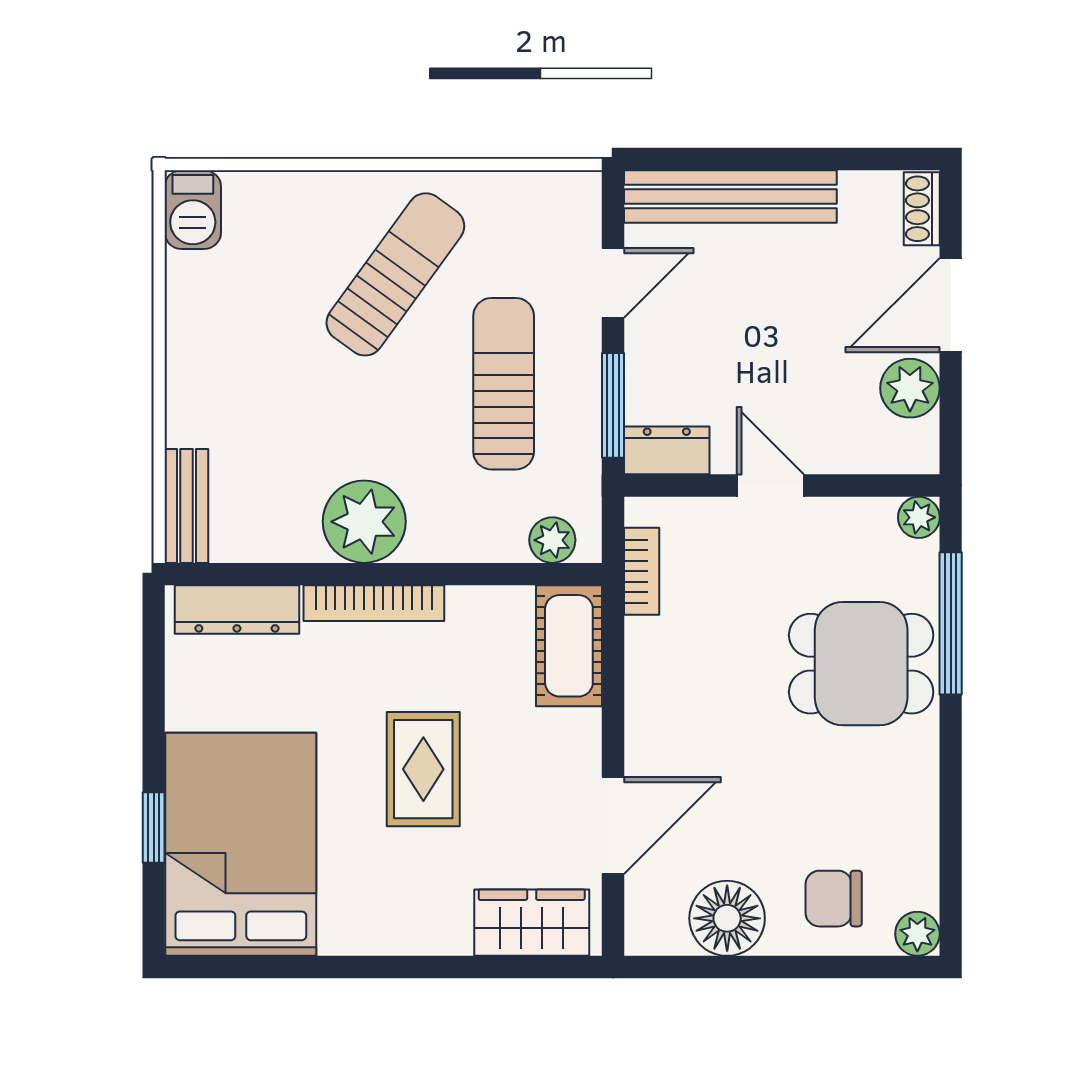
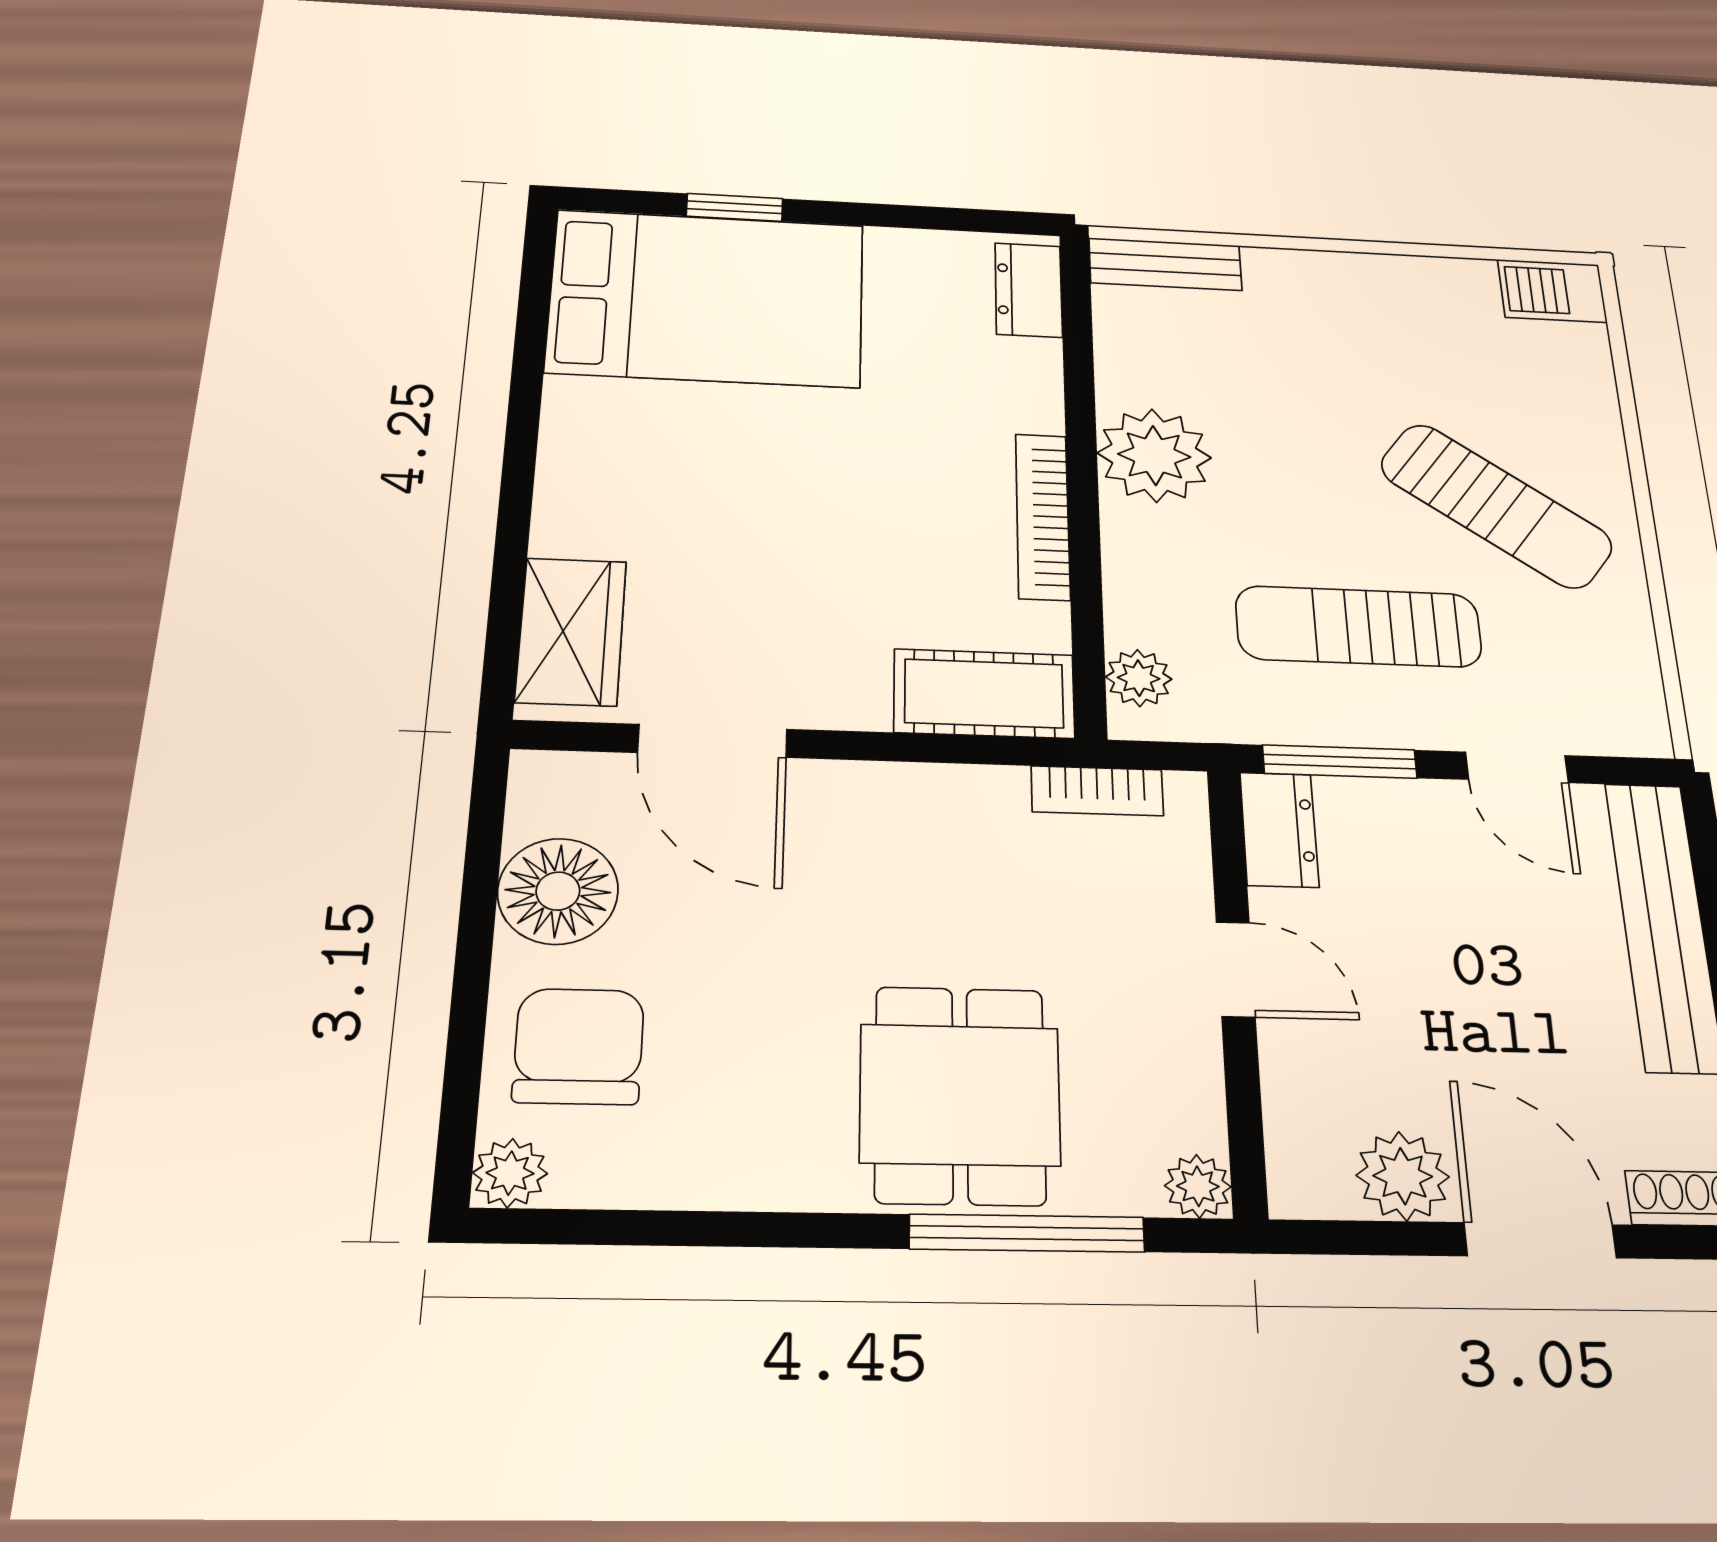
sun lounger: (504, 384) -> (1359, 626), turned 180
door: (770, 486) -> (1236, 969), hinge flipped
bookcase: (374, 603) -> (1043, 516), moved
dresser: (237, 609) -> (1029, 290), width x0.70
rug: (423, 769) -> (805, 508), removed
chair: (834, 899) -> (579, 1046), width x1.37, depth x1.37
________________
● **DESCRIPTION OF THE TASK**
Return the lines above, from the one containing "dresser: (237, 609)" to the end, exactly as they stand.

● **TASK SOLUTION**
dresser: (237, 609) -> (1029, 290), width x0.70
rug: (423, 769) -> (805, 508), removed
chair: (834, 899) -> (579, 1046), width x1.37, depth x1.37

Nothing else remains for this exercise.